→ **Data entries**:

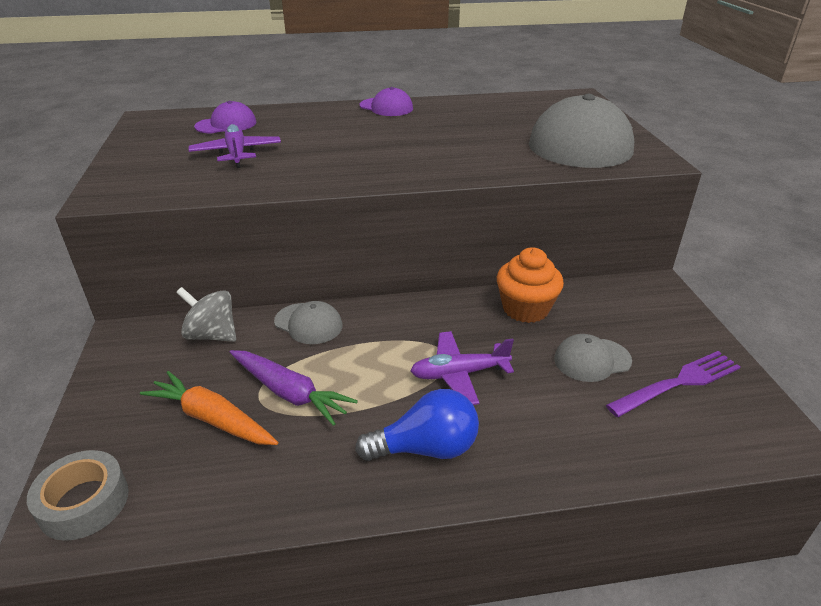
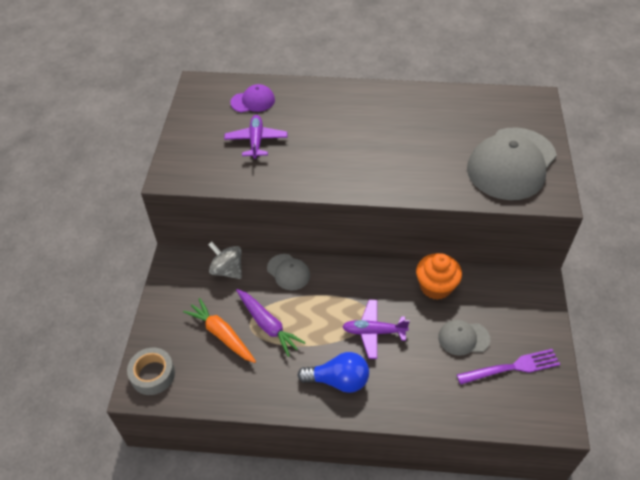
camera: 15 degrees right, 15 degrees up
(386, 107) = (375, 94): purple cap -> none

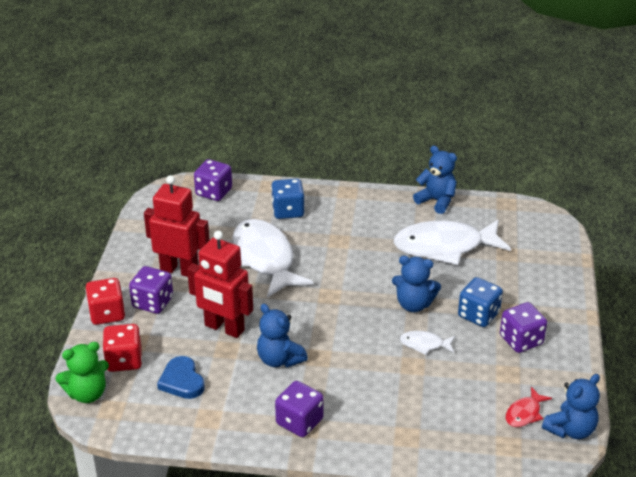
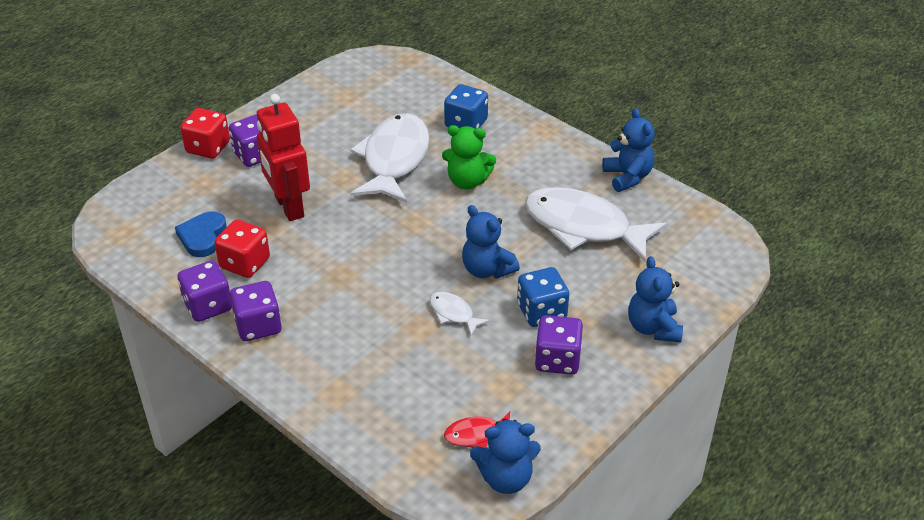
camera: 35 degrees right, 5 degrees up
(87, 394) = (119, 209): green teddy bear -> green teddy bear (467, 181)
(124, 360) = (177, 195): red dice -> red dice (245, 263)
(179, 270) = (309, 136): red robot -> none
(214, 192) = (417, 77): purple dice -> purple dice (208, 306)
(279, 359) = (304, 259): blue teddy bear -> blue teddy bear (653, 328)

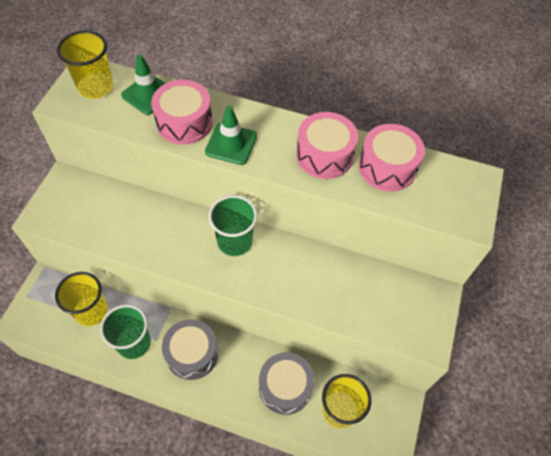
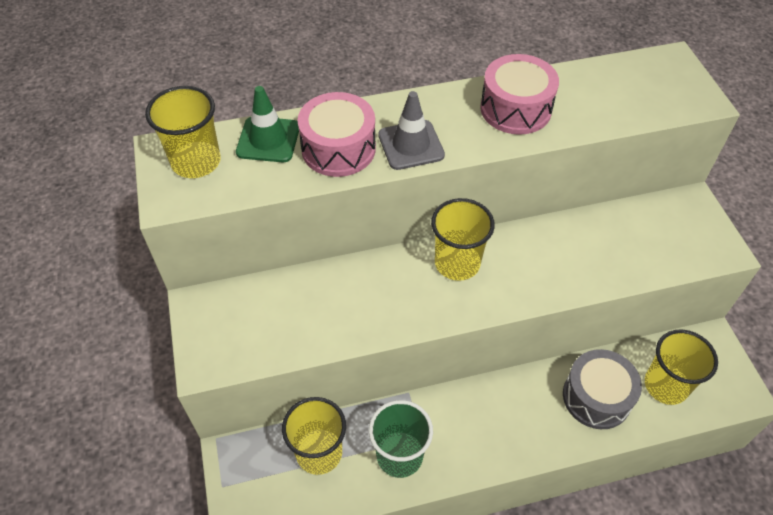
camera: 30 degrees left, 5 degrees down
(192, 354) = (473, 426): grey drum -> none
(231, 144) = (411, 145): green traffic cone -> grey traffic cone
(234, 241) = (457, 263): green cup -> yellow cup
(387, 167) = (584, 90): pink drum -> none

→ **YOUR TASK**: What the answer needs is every line from the one containing "(124, 360) = (177, 195): red" through the final line of the data above, copied exactly, without pictures.

→ **RESPONSE TO THE EXERCISE**:
(124, 360) = (177, 195): red dice -> red dice (245, 263)
(179, 270) = (309, 136): red robot -> none
(214, 192) = (417, 77): purple dice -> purple dice (208, 306)
(279, 359) = (304, 259): blue teddy bear -> blue teddy bear (653, 328)

camera: 30 degrees left, 5 degrees down
(192, 354) = (473, 426): grey drum -> none
(231, 144) = (411, 145): green traffic cone -> grey traffic cone
(234, 241) = (457, 263): green cup -> yellow cup
(387, 167) = (584, 90): pink drum -> none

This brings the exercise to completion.